• What to do:
Would you copy each line of the records that includes the word "brązowy"?

──────── Recorded data

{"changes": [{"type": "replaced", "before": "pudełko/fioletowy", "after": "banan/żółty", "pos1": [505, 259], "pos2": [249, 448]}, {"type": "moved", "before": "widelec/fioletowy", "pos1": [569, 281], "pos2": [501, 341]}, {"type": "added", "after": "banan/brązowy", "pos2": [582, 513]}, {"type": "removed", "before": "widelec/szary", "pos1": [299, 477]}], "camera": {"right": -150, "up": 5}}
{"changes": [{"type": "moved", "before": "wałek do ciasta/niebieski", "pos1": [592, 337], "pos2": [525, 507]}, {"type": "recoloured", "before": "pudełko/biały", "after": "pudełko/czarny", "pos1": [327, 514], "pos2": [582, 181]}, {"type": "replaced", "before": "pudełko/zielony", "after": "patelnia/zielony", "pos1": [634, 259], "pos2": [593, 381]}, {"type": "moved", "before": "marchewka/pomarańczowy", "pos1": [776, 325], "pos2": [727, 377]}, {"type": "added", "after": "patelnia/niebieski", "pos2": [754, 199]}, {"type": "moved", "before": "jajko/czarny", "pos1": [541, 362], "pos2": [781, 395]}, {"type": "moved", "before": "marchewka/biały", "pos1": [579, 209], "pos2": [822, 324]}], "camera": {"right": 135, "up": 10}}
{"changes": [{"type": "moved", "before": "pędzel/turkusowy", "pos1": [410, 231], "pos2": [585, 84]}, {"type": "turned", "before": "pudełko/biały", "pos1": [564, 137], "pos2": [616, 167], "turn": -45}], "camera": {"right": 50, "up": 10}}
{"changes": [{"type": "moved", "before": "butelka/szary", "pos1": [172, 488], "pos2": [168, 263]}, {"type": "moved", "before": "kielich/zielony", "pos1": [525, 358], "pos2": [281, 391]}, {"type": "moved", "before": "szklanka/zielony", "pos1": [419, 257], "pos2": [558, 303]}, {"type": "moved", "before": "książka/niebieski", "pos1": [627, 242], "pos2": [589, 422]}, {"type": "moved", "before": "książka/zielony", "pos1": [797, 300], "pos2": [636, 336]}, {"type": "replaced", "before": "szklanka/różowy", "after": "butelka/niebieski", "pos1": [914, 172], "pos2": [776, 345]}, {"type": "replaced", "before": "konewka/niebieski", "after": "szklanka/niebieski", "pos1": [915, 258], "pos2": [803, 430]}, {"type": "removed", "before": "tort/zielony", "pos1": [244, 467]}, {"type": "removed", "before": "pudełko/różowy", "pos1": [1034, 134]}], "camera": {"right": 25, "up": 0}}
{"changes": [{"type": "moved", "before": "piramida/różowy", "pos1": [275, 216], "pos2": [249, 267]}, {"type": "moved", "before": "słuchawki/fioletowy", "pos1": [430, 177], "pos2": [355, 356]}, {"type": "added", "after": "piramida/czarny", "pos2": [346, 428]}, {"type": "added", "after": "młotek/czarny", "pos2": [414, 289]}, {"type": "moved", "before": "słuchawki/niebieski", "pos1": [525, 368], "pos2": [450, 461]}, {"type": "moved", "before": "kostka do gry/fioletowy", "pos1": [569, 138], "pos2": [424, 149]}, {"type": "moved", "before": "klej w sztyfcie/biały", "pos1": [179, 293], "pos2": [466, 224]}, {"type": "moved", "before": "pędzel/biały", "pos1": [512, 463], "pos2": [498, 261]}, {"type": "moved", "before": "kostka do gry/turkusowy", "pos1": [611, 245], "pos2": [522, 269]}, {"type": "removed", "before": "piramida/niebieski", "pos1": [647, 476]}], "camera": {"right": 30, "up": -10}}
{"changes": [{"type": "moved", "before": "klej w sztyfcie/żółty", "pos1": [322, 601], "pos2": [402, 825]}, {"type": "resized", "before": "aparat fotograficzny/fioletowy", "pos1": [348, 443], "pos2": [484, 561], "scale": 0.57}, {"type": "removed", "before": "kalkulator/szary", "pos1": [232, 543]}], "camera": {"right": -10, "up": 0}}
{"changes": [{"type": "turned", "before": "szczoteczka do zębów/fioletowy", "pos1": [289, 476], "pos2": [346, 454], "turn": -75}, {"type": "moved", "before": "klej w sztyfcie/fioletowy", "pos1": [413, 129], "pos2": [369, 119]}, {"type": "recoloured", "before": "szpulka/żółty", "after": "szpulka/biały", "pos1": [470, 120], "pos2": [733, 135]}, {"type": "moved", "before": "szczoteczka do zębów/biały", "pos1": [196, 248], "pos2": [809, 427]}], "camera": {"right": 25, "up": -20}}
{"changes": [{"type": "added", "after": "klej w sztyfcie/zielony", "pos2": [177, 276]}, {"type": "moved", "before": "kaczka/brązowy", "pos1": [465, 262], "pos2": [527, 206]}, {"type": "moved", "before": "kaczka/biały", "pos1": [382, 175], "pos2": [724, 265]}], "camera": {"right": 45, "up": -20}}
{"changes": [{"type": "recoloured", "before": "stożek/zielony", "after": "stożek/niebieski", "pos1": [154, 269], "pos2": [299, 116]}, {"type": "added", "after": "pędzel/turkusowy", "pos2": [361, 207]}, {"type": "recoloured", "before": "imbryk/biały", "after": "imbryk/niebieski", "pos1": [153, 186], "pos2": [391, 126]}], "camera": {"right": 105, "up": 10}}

────────────────

• Response to this task:
{"changes": [{"type": "replaced", "before": "pudełko/fioletowy", "after": "banan/żółty", "pos1": [505, 259], "pos2": [249, 448]}, {"type": "moved", "before": "widelec/fioletowy", "pos1": [569, 281], "pos2": [501, 341]}, {"type": "added", "after": "banan/brązowy", "pos2": [582, 513]}, {"type": "removed", "before": "widelec/szary", "pos1": [299, 477]}], "camera": {"right": -150, "up": 5}}
{"changes": [{"type": "added", "after": "klej w sztyfcie/zielony", "pos2": [177, 276]}, {"type": "moved", "before": "kaczka/brązowy", "pos1": [465, 262], "pos2": [527, 206]}, {"type": "moved", "before": "kaczka/biały", "pos1": [382, 175], "pos2": [724, 265]}], "camera": {"right": 45, "up": -20}}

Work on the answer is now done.